##### Records supplied

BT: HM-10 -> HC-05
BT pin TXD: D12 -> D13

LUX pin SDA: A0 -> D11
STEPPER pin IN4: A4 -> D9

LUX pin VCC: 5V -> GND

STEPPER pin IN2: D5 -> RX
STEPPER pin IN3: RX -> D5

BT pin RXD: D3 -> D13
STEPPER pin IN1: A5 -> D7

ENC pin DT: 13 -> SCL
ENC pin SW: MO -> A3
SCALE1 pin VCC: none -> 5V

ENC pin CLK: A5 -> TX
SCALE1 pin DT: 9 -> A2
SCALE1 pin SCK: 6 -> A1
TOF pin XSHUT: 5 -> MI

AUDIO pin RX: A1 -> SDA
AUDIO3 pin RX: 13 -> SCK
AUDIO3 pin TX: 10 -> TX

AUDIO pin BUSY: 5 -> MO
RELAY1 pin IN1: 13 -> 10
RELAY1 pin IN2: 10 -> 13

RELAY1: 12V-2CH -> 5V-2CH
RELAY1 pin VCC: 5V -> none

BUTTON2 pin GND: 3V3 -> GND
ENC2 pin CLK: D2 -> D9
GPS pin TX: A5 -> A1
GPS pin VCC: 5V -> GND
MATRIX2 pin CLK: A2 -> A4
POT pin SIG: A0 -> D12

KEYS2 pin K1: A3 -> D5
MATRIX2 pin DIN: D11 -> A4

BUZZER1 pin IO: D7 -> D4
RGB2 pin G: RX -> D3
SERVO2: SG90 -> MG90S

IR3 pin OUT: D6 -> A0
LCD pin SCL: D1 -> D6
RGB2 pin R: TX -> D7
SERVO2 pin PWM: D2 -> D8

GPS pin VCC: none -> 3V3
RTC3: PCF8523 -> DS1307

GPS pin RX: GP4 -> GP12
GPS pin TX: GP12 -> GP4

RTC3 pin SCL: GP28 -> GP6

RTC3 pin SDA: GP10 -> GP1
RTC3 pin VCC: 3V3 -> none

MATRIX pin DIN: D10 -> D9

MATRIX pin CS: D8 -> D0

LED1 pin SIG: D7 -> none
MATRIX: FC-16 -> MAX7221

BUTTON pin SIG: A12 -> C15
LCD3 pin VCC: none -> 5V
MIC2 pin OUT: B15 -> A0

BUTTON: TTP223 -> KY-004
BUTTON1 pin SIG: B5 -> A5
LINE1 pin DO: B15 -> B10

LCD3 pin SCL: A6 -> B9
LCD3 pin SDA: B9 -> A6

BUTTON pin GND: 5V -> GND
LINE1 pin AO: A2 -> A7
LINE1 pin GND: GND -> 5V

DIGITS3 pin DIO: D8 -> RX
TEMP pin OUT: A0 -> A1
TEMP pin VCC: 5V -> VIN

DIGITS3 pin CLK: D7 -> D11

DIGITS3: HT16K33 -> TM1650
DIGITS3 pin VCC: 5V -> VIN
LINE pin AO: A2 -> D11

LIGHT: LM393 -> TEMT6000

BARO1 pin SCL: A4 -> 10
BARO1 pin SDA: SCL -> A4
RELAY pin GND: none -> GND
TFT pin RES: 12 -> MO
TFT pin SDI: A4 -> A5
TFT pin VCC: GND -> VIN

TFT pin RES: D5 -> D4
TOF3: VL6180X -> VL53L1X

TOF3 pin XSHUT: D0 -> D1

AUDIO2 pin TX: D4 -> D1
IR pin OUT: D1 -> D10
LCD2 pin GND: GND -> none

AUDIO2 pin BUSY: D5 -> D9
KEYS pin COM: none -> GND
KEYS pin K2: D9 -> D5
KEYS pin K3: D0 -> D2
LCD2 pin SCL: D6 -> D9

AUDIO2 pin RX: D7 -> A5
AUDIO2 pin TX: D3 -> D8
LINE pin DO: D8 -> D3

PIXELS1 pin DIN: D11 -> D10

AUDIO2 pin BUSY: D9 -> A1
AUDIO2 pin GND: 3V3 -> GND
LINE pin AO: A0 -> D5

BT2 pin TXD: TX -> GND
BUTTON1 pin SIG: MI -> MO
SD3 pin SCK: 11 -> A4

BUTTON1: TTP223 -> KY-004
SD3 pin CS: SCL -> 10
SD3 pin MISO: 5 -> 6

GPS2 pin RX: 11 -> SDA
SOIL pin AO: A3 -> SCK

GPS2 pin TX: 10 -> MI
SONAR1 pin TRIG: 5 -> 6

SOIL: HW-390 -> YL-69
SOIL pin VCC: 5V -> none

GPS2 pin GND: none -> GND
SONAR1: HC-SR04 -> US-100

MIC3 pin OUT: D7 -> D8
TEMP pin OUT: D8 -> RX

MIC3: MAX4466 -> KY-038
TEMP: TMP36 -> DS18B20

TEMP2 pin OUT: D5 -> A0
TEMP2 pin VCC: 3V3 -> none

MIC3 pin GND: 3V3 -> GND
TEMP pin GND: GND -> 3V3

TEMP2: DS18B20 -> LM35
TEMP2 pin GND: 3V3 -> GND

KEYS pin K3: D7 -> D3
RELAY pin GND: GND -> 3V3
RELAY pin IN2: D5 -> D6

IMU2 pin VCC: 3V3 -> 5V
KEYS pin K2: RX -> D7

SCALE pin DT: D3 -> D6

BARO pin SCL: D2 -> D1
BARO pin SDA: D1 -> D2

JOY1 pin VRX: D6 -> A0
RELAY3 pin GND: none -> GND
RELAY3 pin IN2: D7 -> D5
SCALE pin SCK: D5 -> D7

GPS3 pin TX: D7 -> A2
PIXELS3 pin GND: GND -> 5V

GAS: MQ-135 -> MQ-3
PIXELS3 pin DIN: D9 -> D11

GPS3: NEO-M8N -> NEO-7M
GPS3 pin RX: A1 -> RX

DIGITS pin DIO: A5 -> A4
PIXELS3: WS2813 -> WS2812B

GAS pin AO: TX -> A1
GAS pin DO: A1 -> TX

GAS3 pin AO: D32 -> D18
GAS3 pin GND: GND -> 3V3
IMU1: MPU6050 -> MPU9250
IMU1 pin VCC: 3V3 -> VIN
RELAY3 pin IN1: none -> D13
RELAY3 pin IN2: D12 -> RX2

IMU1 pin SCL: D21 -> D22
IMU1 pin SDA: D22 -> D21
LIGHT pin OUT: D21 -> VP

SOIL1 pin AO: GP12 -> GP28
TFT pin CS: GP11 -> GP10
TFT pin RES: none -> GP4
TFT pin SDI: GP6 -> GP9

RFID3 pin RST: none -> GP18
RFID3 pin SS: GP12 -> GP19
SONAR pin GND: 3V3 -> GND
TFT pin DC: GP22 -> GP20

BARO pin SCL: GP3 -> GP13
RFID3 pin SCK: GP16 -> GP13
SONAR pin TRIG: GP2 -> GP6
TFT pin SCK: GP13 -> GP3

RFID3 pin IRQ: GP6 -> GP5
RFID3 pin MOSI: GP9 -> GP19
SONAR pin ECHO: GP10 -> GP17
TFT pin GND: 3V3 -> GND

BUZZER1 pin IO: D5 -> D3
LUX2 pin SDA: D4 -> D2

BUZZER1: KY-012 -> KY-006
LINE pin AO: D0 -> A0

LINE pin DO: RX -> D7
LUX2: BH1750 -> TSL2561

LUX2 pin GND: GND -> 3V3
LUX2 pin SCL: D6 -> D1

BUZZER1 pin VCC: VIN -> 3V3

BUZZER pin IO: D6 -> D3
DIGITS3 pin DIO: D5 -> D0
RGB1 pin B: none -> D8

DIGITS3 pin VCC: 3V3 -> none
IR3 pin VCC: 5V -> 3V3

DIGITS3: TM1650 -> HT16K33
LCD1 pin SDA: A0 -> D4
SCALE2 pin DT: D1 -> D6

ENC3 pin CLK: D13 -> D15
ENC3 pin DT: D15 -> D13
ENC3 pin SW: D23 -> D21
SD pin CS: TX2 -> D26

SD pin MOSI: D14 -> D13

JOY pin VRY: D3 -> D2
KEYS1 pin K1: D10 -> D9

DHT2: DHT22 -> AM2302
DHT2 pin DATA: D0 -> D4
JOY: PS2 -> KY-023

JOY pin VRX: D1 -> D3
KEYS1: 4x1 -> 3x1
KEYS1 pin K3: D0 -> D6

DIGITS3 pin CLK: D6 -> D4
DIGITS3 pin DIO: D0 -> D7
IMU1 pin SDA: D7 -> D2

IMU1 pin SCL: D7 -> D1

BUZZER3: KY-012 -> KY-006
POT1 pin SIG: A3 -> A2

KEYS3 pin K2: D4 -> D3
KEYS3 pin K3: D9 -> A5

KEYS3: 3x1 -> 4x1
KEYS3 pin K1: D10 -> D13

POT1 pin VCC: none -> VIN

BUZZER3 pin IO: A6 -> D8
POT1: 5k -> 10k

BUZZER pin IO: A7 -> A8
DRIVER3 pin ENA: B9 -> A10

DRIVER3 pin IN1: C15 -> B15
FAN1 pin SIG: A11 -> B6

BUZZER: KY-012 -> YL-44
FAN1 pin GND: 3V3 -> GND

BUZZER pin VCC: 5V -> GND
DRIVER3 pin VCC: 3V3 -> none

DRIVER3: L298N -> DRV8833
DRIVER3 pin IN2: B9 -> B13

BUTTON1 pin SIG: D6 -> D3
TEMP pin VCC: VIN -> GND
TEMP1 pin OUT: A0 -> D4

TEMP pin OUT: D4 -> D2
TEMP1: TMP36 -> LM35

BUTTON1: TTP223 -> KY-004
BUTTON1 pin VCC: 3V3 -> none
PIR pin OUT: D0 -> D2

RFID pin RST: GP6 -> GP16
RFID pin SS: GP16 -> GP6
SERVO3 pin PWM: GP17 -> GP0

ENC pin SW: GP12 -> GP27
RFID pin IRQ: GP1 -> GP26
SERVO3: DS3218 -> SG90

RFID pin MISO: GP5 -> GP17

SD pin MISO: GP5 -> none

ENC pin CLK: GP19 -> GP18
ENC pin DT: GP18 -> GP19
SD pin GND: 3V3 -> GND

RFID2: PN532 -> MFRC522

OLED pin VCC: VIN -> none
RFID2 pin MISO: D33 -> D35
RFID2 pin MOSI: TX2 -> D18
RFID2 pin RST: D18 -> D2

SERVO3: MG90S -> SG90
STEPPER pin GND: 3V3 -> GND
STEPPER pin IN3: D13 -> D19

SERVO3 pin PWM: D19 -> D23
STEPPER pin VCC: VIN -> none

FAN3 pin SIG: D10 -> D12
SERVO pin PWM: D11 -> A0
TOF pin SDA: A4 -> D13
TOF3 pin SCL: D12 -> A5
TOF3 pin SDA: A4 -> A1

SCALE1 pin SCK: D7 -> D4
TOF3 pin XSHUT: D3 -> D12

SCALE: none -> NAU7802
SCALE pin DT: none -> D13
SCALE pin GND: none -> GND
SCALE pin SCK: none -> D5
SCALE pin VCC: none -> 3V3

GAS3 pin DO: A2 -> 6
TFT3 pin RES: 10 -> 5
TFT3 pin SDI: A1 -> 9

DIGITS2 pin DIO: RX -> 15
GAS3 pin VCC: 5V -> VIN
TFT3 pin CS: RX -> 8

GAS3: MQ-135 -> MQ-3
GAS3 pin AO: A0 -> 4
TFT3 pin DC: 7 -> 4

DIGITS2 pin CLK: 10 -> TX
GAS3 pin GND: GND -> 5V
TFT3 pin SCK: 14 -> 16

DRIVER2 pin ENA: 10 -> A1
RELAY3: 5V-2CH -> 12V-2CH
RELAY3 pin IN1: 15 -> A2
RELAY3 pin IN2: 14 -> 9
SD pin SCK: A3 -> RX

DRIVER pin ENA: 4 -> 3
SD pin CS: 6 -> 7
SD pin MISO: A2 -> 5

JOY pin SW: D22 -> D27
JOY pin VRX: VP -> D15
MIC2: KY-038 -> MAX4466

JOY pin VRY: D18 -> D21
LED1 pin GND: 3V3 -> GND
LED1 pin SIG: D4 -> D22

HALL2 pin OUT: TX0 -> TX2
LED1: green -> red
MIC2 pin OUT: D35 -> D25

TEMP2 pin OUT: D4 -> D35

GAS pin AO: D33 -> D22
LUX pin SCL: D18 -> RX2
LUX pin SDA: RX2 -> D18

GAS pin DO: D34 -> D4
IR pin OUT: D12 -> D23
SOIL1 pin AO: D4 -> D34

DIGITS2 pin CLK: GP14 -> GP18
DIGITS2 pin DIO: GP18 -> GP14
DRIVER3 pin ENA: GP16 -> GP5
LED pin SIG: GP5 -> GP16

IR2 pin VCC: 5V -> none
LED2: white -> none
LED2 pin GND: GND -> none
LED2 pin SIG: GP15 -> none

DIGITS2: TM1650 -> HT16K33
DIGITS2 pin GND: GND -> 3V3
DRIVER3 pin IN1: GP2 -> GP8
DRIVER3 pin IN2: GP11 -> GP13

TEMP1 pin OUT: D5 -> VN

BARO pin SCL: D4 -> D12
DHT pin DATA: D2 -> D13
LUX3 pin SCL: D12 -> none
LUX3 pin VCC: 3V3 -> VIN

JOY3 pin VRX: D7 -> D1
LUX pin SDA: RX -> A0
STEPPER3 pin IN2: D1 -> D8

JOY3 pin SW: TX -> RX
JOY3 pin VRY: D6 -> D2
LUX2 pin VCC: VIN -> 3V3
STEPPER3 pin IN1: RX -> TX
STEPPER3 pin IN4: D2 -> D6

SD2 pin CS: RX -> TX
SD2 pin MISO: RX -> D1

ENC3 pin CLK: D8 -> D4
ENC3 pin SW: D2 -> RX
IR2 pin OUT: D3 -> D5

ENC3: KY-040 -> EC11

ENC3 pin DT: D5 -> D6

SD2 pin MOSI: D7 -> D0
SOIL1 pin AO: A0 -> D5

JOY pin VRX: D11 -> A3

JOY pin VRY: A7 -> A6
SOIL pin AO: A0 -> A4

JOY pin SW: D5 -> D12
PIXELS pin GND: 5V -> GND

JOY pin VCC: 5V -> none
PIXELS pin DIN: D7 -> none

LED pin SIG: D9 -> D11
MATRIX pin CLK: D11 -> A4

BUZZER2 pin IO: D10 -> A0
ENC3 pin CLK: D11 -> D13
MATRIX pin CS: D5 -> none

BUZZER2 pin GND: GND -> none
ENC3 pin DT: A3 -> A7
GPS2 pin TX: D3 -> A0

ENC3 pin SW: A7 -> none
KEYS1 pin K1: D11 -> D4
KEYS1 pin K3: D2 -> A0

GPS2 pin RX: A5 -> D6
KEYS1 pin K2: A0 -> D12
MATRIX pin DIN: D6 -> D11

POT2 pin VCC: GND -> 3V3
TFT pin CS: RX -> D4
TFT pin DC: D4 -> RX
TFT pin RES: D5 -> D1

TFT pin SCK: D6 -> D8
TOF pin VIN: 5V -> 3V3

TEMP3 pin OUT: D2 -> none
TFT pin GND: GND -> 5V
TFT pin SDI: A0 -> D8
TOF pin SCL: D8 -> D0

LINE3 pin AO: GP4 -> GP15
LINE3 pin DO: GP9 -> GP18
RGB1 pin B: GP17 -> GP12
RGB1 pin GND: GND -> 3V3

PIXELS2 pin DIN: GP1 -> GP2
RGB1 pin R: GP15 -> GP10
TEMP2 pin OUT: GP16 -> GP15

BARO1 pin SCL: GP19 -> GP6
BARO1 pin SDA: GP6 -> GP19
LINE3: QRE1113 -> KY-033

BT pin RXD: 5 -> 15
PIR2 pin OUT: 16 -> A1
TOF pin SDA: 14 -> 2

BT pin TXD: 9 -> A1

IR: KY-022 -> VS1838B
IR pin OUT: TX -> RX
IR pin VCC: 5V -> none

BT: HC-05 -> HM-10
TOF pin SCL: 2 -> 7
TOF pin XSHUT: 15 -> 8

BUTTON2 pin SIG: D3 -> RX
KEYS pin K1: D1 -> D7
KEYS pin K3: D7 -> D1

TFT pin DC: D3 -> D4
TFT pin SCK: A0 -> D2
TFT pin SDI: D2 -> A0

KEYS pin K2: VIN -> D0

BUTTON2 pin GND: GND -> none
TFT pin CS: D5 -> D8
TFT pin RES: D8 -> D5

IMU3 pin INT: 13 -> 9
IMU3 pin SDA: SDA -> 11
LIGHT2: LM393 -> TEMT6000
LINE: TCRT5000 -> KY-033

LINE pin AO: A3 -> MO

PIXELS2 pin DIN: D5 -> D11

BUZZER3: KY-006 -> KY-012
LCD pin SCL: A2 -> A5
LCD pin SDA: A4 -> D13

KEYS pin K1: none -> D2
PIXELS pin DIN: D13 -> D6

##########

Set down, from the entries above, exactly the lines from the one with "ENC2 pin CLK: D2 -> D9" up to and including the one with "GPS pin RX: GP4 -> GP12", and no other lines.

ENC2 pin CLK: D2 -> D9
GPS pin TX: A5 -> A1
GPS pin VCC: 5V -> GND
MATRIX2 pin CLK: A2 -> A4
POT pin SIG: A0 -> D12

KEYS2 pin K1: A3 -> D5
MATRIX2 pin DIN: D11 -> A4

BUZZER1 pin IO: D7 -> D4
RGB2 pin G: RX -> D3
SERVO2: SG90 -> MG90S

IR3 pin OUT: D6 -> A0
LCD pin SCL: D1 -> D6
RGB2 pin R: TX -> D7
SERVO2 pin PWM: D2 -> D8

GPS pin VCC: none -> 3V3
RTC3: PCF8523 -> DS1307

GPS pin RX: GP4 -> GP12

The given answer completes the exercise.